EXERCISE BRIEF: Filter the records for lines holding the string "teddy".

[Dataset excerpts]
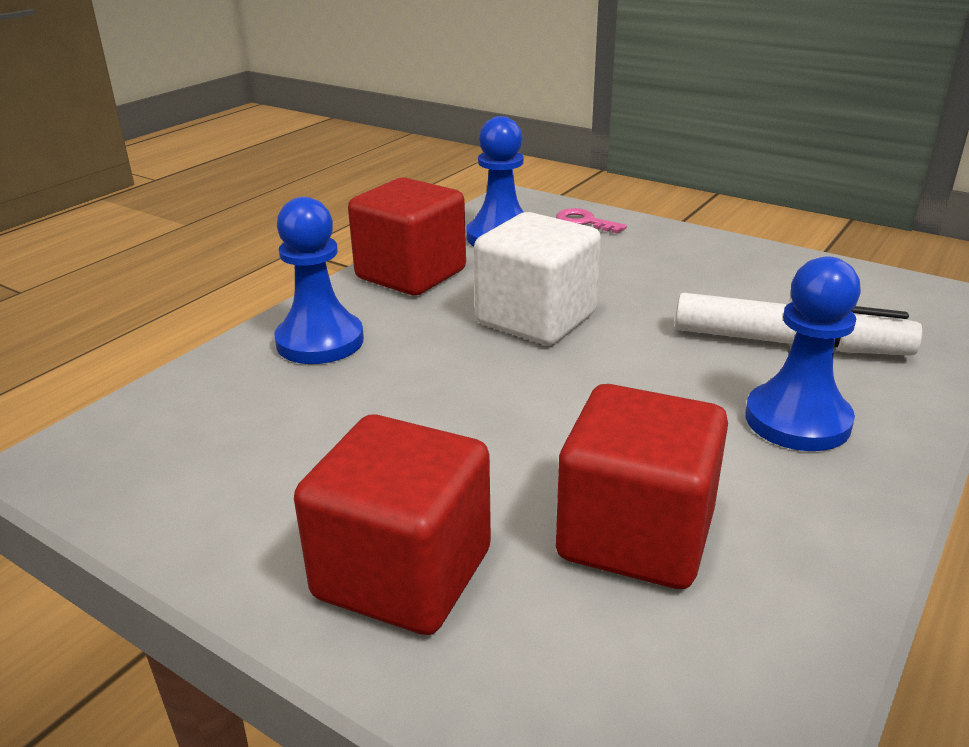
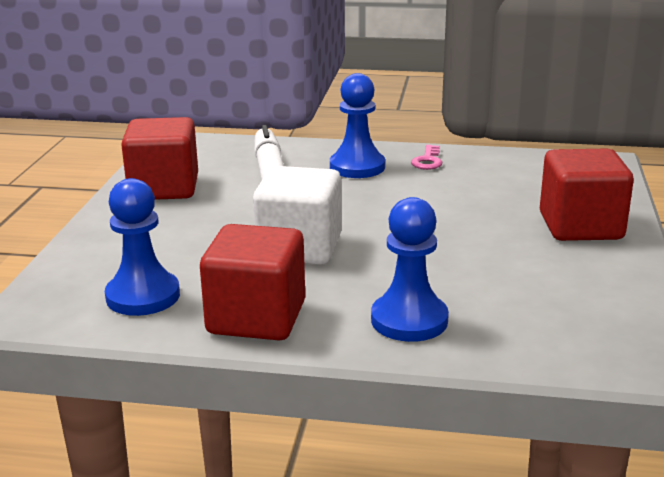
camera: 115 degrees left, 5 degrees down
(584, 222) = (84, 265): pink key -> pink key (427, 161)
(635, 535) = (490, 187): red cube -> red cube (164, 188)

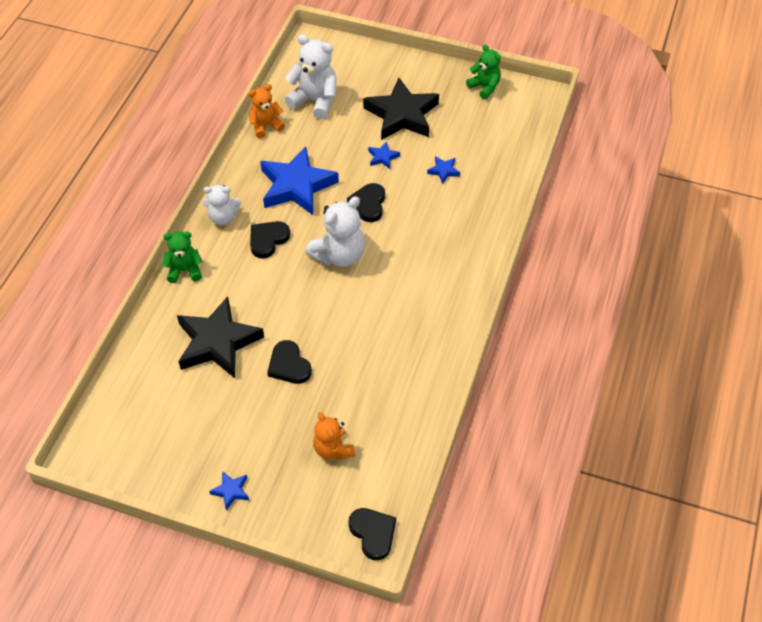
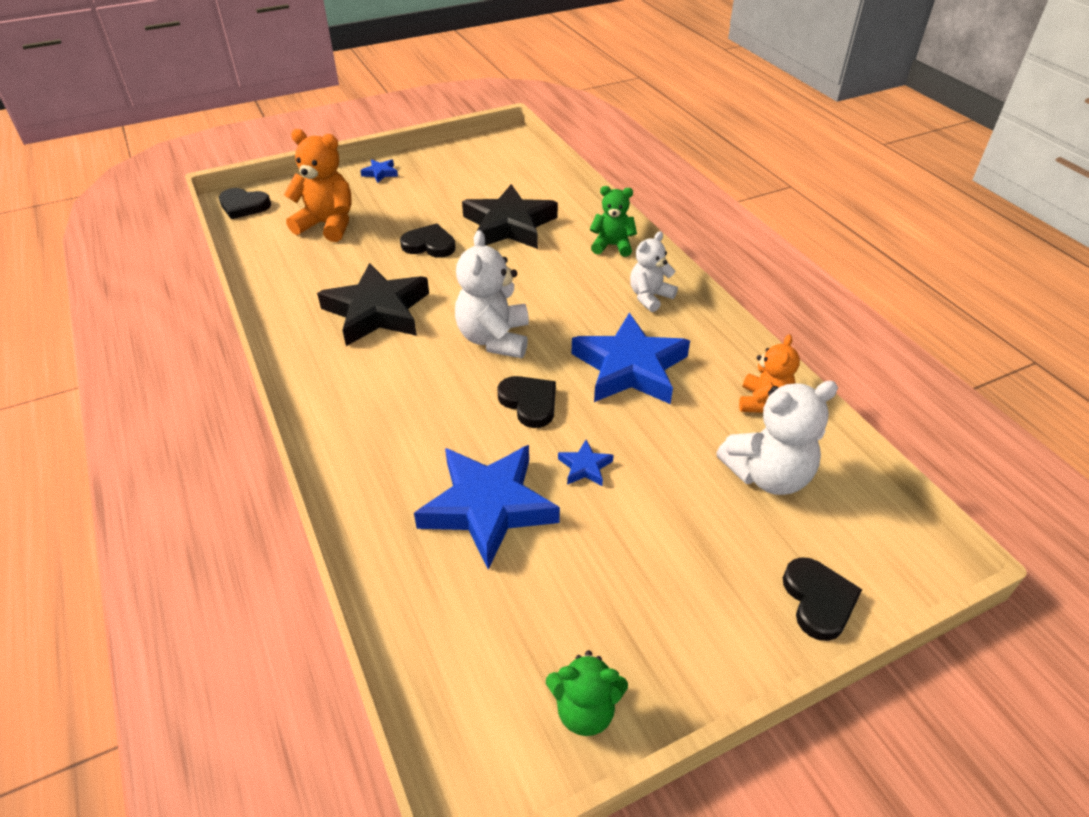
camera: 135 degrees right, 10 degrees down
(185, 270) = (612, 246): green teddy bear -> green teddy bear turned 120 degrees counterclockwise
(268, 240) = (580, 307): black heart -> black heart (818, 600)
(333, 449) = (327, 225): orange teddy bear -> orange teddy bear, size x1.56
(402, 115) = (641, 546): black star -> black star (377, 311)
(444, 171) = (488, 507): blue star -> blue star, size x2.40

FINISHED TASK:
(185, 270) = (612, 246): green teddy bear -> green teddy bear turned 120 degrees counterclockwise
(333, 449) = (327, 225): orange teddy bear -> orange teddy bear, size x1.56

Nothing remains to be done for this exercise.